Task brief >>
Reproduce the opening lines of the records exactly, up to and including the line in which "(494, 351) = (274, 270): purple" occurs.

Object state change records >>
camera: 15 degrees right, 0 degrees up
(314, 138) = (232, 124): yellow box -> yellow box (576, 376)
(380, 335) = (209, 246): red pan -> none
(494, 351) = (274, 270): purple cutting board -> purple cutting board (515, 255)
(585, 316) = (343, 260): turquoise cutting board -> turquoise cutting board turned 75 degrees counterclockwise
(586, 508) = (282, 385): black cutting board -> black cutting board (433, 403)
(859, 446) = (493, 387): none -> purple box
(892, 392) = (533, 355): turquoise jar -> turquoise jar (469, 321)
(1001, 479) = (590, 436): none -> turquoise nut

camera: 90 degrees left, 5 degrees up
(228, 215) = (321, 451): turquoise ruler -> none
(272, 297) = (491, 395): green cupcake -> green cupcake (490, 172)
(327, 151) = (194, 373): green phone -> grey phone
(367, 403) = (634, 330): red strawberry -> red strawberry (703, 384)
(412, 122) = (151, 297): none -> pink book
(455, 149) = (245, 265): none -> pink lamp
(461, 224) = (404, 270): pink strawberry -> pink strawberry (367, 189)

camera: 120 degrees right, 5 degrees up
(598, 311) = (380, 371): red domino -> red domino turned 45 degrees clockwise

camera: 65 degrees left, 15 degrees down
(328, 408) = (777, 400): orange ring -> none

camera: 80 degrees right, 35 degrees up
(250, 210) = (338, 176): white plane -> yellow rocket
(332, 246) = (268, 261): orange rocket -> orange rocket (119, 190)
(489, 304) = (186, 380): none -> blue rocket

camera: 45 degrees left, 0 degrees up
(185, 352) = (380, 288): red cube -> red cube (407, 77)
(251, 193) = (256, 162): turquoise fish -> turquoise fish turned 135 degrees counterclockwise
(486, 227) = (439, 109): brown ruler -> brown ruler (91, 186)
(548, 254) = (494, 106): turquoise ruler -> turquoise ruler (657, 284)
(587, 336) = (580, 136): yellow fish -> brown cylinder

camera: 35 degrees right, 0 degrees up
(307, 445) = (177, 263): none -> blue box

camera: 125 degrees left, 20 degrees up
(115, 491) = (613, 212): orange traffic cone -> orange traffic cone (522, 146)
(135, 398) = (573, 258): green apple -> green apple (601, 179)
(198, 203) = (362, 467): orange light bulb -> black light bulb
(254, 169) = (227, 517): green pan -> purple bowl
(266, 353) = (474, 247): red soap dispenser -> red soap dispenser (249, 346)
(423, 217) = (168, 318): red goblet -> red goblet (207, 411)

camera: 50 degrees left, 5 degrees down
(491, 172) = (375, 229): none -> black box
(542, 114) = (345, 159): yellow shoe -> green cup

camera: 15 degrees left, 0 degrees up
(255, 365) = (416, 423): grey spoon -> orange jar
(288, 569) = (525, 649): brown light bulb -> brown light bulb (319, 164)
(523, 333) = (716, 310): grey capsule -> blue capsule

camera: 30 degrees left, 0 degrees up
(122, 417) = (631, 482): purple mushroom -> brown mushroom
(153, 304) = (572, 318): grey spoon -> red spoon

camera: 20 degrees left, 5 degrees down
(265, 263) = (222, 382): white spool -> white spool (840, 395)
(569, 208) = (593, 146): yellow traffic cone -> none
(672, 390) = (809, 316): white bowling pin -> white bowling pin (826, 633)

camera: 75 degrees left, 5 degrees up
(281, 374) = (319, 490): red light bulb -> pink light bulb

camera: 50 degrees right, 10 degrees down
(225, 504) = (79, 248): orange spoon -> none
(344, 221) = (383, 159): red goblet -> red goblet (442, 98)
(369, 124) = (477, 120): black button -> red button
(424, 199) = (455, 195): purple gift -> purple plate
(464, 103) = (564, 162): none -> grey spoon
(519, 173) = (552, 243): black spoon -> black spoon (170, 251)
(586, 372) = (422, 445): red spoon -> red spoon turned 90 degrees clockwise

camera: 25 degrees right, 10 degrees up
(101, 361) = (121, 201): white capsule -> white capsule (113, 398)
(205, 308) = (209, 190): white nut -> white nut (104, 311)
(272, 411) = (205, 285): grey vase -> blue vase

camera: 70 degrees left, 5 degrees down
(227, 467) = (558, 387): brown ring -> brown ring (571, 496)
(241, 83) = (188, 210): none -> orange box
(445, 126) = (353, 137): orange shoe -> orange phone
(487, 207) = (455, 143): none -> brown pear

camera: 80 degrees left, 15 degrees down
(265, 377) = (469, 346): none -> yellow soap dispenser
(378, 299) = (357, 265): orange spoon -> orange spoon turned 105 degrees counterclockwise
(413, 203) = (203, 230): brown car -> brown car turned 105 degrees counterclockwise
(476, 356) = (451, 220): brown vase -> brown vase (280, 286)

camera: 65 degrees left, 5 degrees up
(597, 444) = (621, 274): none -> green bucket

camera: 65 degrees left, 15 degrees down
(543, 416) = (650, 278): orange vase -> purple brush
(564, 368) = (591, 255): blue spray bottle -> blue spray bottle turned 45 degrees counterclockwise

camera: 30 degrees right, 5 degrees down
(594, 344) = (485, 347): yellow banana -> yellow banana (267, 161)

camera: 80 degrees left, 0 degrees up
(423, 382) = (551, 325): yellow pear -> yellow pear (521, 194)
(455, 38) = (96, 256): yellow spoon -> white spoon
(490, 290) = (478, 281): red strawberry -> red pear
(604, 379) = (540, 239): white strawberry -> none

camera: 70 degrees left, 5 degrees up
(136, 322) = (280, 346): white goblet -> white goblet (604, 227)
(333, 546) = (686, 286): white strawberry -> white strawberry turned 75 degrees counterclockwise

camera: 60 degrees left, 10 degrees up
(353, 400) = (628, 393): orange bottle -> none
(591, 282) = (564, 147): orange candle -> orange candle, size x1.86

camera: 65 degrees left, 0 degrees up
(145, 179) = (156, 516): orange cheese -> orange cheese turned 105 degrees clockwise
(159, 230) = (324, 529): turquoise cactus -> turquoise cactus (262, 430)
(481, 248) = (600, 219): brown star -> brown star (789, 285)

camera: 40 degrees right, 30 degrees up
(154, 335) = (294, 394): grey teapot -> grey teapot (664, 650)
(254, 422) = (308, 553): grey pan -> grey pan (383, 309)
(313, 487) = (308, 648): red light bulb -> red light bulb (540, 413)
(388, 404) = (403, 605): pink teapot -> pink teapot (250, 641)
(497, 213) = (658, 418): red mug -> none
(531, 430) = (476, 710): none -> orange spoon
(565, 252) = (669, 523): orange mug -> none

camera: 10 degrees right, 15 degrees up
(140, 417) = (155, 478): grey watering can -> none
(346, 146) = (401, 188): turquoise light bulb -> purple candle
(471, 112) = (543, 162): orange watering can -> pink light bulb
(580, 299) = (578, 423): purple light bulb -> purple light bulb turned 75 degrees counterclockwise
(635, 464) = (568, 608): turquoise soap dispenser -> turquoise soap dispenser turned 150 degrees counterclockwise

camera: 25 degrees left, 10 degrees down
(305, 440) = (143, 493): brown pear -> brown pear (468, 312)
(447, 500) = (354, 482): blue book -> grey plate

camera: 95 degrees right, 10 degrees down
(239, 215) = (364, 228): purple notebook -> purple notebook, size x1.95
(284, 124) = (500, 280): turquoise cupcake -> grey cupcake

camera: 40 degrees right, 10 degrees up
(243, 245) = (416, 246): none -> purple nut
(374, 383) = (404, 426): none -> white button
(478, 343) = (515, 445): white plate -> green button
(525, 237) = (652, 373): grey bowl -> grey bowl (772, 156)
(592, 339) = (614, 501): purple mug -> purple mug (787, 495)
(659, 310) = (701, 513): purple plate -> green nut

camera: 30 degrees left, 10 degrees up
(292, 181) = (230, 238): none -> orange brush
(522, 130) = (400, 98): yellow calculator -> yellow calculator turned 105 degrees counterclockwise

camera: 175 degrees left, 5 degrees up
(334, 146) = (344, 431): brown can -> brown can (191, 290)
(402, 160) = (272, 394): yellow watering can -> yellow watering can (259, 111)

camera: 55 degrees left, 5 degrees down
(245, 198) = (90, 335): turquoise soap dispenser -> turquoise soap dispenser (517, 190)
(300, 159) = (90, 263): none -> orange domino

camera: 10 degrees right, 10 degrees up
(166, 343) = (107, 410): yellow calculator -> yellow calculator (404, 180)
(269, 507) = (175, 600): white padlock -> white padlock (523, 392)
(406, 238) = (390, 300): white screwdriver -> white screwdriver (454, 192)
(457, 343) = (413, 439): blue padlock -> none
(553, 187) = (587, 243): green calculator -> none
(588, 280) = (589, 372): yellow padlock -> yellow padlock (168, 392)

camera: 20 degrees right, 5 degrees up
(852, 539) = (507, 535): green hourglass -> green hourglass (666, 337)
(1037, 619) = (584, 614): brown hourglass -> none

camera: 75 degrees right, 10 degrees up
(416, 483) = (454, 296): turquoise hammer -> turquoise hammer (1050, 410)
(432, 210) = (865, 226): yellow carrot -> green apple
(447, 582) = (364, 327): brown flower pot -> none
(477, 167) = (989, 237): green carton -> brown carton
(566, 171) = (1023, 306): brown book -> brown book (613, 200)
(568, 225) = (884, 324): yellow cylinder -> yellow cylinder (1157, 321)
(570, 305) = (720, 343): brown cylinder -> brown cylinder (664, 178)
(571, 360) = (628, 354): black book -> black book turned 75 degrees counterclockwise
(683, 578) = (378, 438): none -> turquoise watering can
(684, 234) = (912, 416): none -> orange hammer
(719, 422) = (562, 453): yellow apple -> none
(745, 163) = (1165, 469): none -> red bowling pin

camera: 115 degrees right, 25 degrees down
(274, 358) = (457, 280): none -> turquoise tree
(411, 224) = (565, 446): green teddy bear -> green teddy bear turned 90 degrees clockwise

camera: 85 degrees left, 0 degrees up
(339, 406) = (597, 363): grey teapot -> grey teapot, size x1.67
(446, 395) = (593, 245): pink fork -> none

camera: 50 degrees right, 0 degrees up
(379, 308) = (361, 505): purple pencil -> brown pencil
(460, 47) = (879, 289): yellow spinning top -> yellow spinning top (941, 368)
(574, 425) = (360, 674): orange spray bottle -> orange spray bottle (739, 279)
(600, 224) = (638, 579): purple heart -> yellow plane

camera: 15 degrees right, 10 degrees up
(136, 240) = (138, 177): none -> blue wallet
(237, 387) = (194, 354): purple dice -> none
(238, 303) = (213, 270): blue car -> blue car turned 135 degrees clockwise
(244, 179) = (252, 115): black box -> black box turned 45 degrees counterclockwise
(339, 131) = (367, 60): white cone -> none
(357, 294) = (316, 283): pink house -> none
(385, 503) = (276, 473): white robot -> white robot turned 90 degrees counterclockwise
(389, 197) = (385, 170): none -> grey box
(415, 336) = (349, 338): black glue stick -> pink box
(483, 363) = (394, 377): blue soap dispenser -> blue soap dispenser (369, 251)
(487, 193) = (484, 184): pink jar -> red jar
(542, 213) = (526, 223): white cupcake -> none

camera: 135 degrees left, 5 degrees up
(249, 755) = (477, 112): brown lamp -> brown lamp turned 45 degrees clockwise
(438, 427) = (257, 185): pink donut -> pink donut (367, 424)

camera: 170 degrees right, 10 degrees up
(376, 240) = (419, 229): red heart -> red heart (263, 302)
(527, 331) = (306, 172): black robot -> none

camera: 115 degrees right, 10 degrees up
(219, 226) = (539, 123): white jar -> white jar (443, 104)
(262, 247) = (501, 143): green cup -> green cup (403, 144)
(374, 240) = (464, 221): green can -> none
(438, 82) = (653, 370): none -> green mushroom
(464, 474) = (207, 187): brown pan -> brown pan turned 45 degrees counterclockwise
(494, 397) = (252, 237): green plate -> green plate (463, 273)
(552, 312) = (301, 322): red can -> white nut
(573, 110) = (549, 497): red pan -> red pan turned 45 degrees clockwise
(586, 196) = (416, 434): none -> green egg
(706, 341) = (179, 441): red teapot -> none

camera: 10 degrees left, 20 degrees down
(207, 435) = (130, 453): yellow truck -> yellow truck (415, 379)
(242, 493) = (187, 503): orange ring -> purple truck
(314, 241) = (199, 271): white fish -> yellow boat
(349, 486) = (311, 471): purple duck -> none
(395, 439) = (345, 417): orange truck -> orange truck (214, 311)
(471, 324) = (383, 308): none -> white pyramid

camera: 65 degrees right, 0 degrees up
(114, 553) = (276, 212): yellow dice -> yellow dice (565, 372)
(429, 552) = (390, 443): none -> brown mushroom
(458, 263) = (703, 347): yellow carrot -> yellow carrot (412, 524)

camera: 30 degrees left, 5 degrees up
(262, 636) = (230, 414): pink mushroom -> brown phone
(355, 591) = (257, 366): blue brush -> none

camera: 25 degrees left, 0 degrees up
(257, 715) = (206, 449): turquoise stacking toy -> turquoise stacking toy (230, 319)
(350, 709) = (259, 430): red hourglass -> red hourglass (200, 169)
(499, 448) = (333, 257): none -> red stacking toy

Answer to the problem >>
camera: 15 degrees right, 0 degrees up
(314, 138) = (232, 124): yellow box -> yellow box (576, 376)
(380, 335) = (209, 246): red pan -> none
(494, 351) = (274, 270): purple cutting board -> purple cutting board (515, 255)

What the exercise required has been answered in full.